INFORMATION SUPPLIED:
════════════════════
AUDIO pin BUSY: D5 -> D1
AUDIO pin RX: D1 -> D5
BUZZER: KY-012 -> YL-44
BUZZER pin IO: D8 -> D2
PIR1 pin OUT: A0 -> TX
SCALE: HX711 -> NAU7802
════════════════════
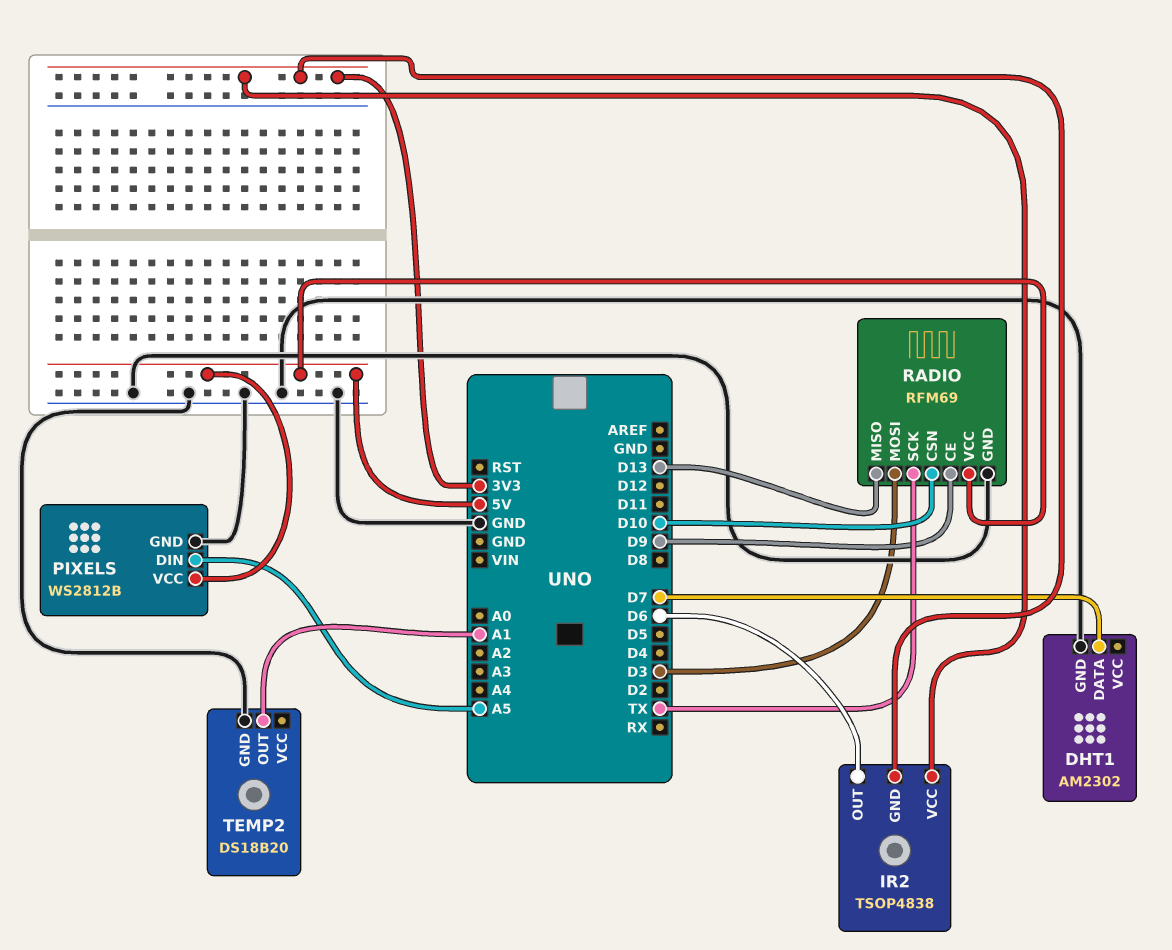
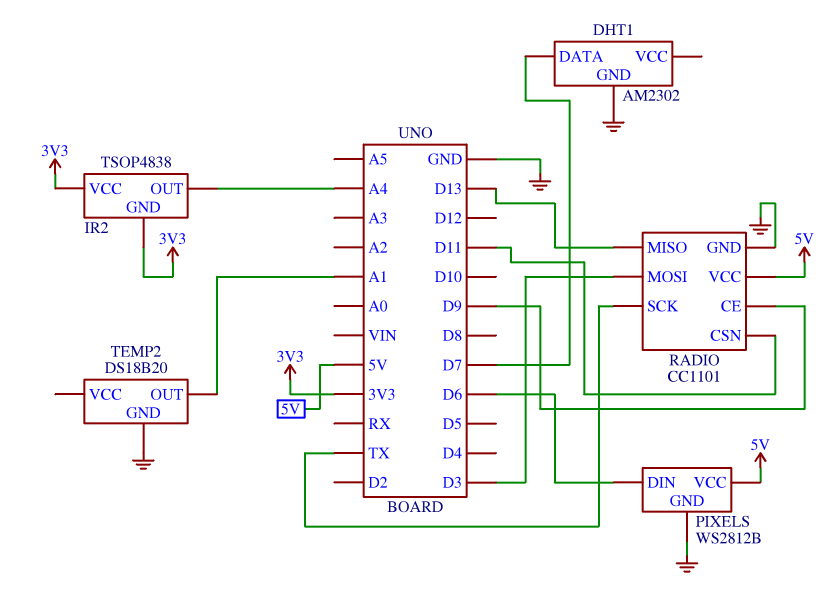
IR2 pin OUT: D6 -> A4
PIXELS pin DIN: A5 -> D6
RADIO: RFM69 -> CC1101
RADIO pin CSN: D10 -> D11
════════════════════
WORK TO BE COMPLETED:
Scan the records for the string "BUZZER" and report each line where it occurs.

WRITTEN SOLUTION:
BUZZER: KY-012 -> YL-44
BUZZER pin IO: D8 -> D2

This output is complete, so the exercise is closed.